▶ Assignment
Starting at the top of the data and ending with the line that holds "camera: 130 degrees left, 15 degrees down", transcribe each line exactly; include both ends.

***** Exercise data

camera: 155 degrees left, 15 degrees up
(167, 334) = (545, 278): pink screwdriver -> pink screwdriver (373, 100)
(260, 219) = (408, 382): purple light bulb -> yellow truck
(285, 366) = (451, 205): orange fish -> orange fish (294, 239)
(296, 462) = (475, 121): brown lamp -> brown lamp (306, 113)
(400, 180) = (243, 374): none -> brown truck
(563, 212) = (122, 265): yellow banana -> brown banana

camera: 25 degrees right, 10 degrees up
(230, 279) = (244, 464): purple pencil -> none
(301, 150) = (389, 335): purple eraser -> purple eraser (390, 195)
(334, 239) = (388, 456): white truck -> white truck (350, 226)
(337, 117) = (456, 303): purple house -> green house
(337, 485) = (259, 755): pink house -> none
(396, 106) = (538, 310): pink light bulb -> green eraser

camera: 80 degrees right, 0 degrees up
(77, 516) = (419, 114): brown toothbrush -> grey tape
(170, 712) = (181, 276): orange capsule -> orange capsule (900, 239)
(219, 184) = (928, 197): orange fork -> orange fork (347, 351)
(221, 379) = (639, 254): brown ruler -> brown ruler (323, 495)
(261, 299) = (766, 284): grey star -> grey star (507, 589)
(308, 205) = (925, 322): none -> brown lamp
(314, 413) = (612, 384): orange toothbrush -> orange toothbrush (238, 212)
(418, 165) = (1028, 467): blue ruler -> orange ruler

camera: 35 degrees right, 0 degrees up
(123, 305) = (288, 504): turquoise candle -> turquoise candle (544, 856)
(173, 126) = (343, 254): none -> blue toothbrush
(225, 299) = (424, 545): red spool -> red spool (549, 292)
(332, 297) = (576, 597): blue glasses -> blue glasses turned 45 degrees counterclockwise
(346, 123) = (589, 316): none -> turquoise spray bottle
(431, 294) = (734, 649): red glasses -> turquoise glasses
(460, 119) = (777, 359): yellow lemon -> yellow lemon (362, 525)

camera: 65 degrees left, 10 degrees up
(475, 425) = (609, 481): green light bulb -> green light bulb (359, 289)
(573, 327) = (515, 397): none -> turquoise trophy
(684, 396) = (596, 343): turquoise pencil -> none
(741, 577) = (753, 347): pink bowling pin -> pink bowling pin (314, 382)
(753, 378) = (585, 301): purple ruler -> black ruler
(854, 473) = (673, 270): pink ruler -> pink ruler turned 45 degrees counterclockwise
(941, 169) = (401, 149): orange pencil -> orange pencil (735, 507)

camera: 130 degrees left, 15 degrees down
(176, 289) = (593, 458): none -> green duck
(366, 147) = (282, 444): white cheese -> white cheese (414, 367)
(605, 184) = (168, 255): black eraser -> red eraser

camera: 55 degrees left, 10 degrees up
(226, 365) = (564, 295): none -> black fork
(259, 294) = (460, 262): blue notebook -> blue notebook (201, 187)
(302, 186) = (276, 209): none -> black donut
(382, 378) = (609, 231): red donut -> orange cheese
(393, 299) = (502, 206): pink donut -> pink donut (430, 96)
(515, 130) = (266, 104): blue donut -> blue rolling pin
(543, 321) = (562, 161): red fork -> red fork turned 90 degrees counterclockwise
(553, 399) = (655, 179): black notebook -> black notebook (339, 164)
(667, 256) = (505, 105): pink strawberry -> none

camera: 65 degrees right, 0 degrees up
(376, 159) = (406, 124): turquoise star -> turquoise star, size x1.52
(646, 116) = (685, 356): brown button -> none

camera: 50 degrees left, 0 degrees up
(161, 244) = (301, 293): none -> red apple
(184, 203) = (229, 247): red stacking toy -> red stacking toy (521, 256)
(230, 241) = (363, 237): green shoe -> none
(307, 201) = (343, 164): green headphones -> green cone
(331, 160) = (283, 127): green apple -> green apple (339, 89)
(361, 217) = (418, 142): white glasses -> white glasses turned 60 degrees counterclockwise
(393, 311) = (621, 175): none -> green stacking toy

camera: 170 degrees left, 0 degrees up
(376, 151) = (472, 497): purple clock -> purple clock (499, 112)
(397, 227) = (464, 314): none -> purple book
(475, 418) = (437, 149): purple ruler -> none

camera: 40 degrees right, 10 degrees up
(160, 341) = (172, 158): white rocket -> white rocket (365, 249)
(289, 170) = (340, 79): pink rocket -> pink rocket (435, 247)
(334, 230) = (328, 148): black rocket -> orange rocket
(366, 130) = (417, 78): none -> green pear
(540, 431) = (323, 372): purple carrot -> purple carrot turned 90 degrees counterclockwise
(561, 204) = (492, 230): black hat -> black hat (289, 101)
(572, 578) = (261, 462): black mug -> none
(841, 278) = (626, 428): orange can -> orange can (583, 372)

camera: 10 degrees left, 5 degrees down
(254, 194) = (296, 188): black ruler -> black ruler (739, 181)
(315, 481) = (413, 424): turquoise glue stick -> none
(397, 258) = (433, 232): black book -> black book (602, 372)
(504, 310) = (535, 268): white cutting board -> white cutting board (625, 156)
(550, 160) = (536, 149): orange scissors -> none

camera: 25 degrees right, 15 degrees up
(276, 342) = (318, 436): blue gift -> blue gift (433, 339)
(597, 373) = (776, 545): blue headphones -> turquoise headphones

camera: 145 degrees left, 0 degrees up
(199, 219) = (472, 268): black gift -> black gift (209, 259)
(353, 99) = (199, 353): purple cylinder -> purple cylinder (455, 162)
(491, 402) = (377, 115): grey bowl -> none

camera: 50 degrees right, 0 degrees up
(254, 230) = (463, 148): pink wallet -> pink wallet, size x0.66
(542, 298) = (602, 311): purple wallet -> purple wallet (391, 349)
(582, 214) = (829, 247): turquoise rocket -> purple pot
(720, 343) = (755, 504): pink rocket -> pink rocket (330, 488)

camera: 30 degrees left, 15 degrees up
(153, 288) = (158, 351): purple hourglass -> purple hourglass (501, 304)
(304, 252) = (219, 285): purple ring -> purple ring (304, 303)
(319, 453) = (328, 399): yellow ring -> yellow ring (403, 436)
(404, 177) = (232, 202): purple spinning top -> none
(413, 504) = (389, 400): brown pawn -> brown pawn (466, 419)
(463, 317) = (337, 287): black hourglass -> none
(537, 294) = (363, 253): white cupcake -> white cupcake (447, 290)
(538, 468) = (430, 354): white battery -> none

**********

▶ Reply
camera: 155 degrees left, 15 degrees up
(167, 334) = (545, 278): pink screwdriver -> pink screwdriver (373, 100)
(260, 219) = (408, 382): purple light bulb -> yellow truck
(285, 366) = (451, 205): orange fish -> orange fish (294, 239)
(296, 462) = (475, 121): brown lamp -> brown lamp (306, 113)
(400, 180) = (243, 374): none -> brown truck
(563, 212) = (122, 265): yellow banana -> brown banana

camera: 25 degrees right, 10 degrees up
(230, 279) = (244, 464): purple pencil -> none
(301, 150) = (389, 335): purple eraser -> purple eraser (390, 195)
(334, 239) = (388, 456): white truck -> white truck (350, 226)
(337, 117) = (456, 303): purple house -> green house
(337, 485) = (259, 755): pink house -> none
(396, 106) = (538, 310): pink light bulb -> green eraser

camera: 80 degrees right, 0 degrees up
(77, 516) = (419, 114): brown toothbrush -> grey tape
(170, 712) = (181, 276): orange capsule -> orange capsule (900, 239)
(219, 184) = (928, 197): orange fork -> orange fork (347, 351)
(221, 379) = (639, 254): brown ruler -> brown ruler (323, 495)
(261, 299) = (766, 284): grey star -> grey star (507, 589)
(308, 205) = (925, 322): none -> brown lamp
(314, 413) = (612, 384): orange toothbrush -> orange toothbrush (238, 212)
(418, 165) = (1028, 467): blue ruler -> orange ruler

camera: 35 degrees right, 0 degrees up
(123, 305) = (288, 504): turquoise candle -> turquoise candle (544, 856)
(173, 126) = (343, 254): none -> blue toothbrush
(225, 299) = (424, 545): red spool -> red spool (549, 292)
(332, 297) = (576, 597): blue glasses -> blue glasses turned 45 degrees counterclockwise
(346, 123) = (589, 316): none -> turquoise spray bottle
(431, 294) = (734, 649): red glasses -> turquoise glasses
(460, 119) = (777, 359): yellow lemon -> yellow lemon (362, 525)

camera: 65 degrees left, 10 degrees up
(475, 425) = (609, 481): green light bulb -> green light bulb (359, 289)
(573, 327) = (515, 397): none -> turquoise trophy
(684, 396) = (596, 343): turquoise pencil -> none
(741, 577) = (753, 347): pink bowling pin -> pink bowling pin (314, 382)
(753, 378) = (585, 301): purple ruler -> black ruler
(854, 473) = (673, 270): pink ruler -> pink ruler turned 45 degrees counterclockwise
(941, 169) = (401, 149): orange pencil -> orange pencil (735, 507)

camera: 130 degrees left, 15 degrees down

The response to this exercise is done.